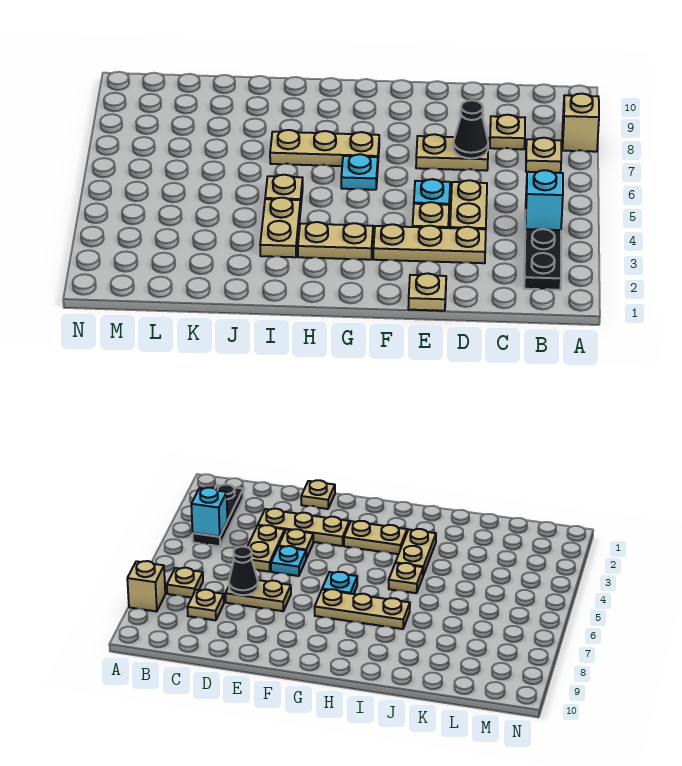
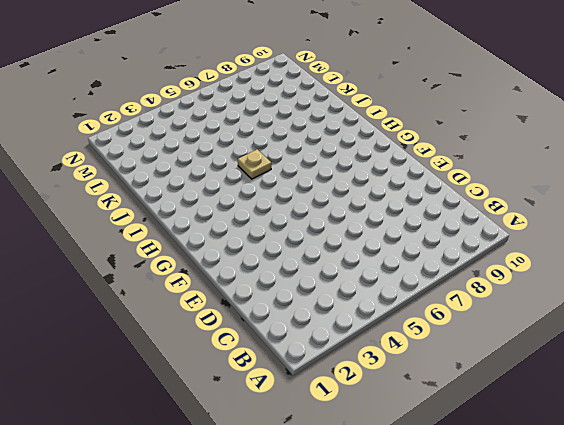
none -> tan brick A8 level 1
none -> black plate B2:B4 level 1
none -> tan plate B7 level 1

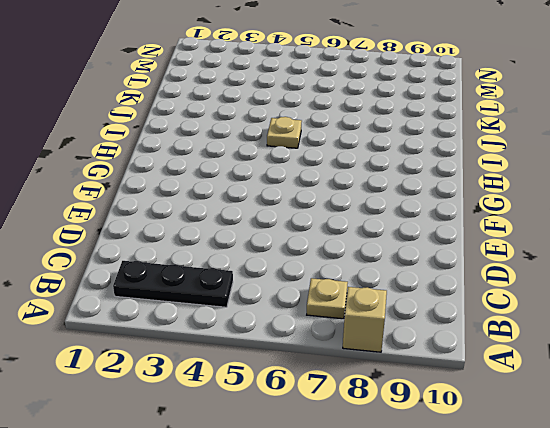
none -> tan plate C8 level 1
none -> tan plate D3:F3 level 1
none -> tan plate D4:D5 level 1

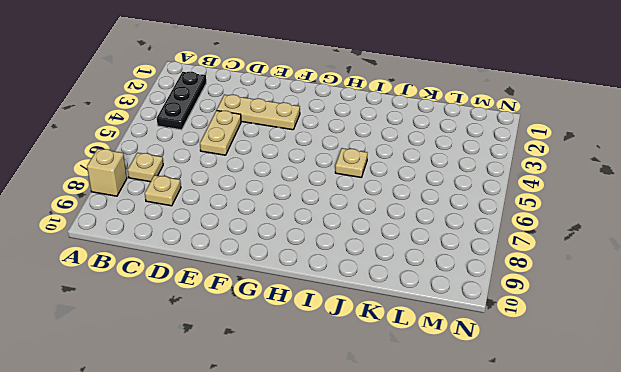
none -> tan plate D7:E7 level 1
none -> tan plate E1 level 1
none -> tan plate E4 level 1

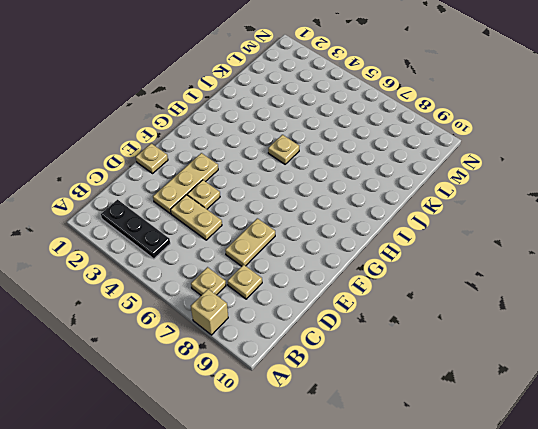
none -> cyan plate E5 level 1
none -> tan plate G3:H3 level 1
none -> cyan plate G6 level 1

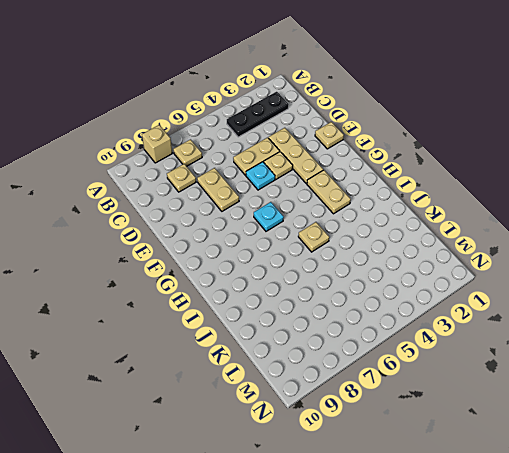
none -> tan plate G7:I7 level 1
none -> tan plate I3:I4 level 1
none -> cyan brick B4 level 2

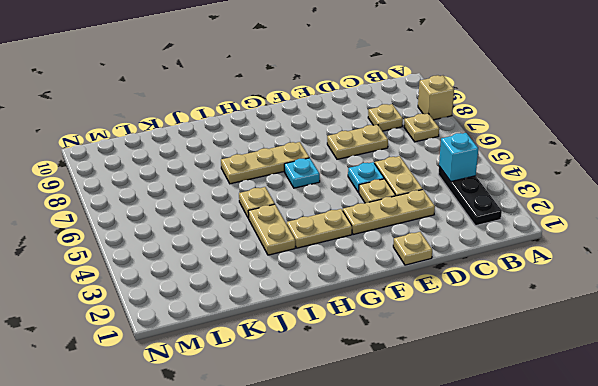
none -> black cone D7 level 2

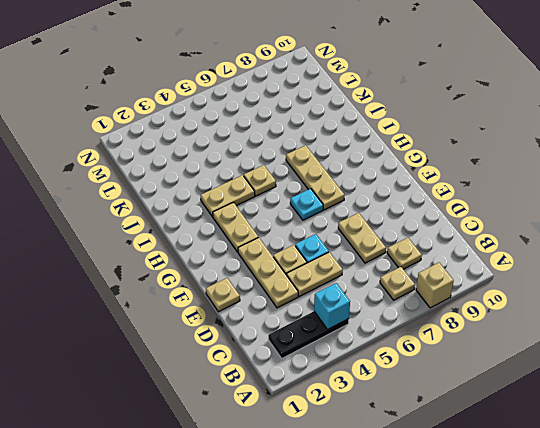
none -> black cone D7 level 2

———

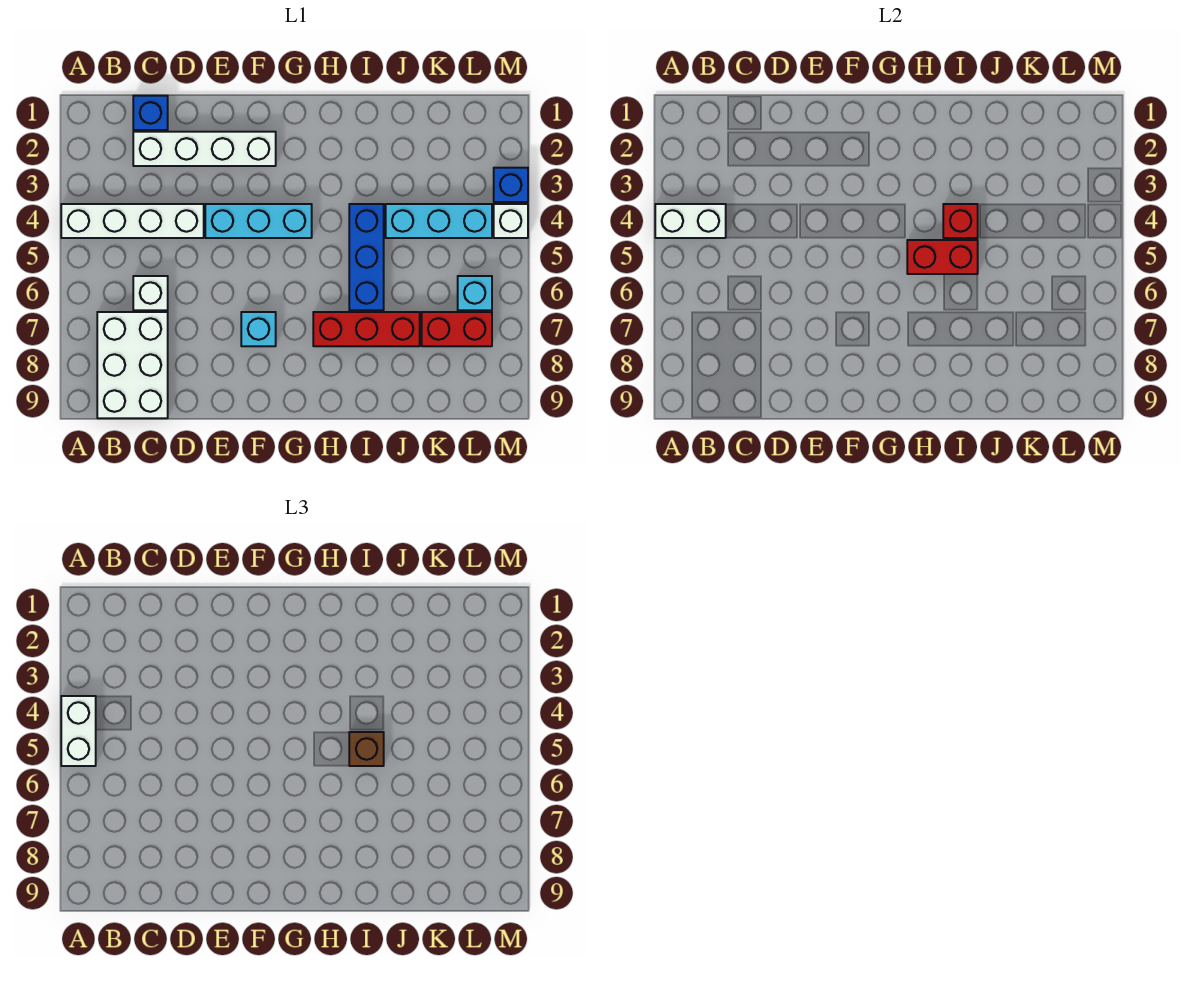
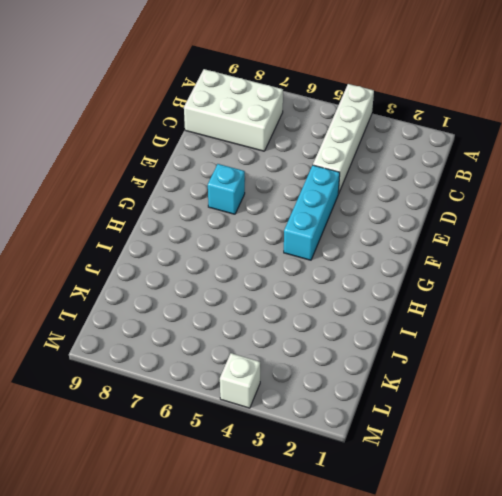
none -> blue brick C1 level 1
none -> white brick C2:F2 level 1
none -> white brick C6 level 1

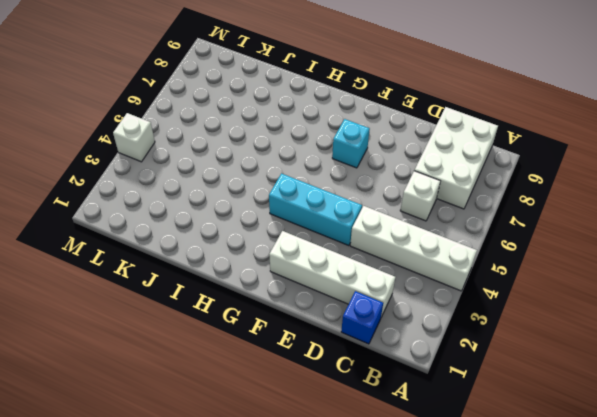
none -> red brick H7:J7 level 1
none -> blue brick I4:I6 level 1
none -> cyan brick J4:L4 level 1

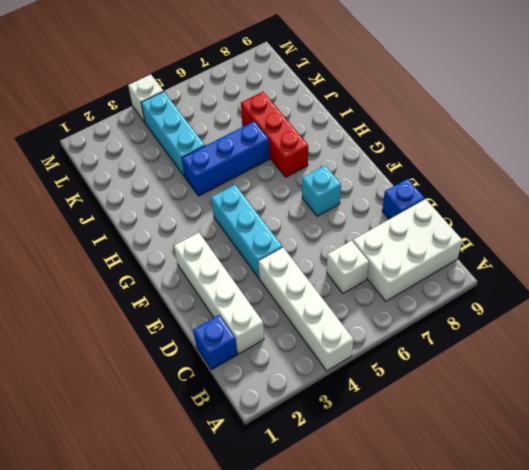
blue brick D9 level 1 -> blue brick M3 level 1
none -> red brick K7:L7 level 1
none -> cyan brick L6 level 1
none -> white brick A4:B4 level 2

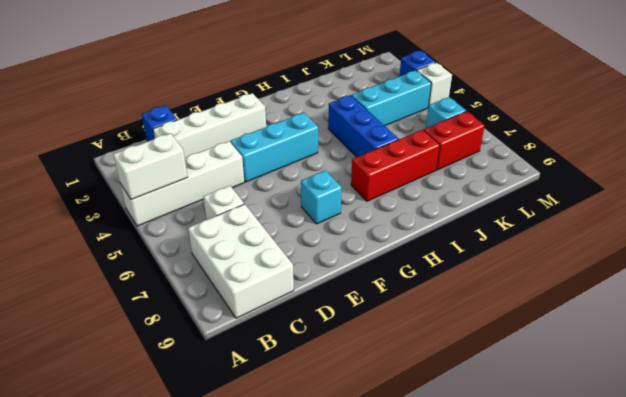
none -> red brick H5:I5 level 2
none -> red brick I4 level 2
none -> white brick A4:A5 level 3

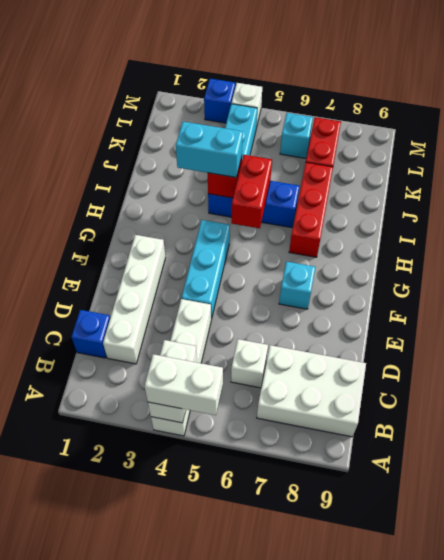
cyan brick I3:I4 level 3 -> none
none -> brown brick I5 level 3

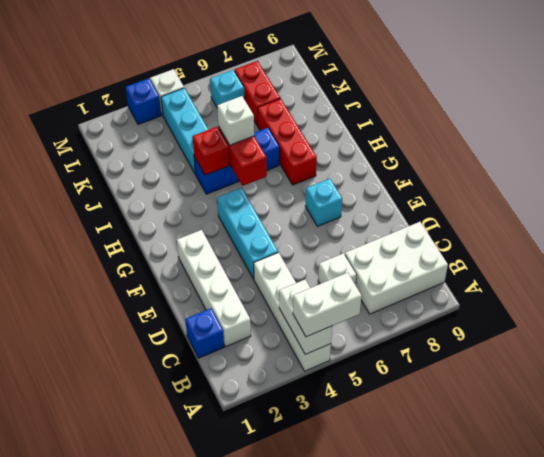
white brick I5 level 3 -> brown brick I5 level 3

———

When you reach the line with "blue brick D9" in the records above, begin repeating the lines exactly, and stop after the line with "white brick I5". Skip all pictures.

blue brick D9 level 1 -> blue brick M3 level 1
none -> red brick K7:L7 level 1
none -> cyan brick L6 level 1
none -> white brick A4:B4 level 2

none -> red brick H5:I5 level 2
none -> red brick I4 level 2
none -> white brick A4:A5 level 3

cyan brick I3:I4 level 3 -> none
none -> brown brick I5 level 3

white brick I5 level 3 -> brown brick I5 level 3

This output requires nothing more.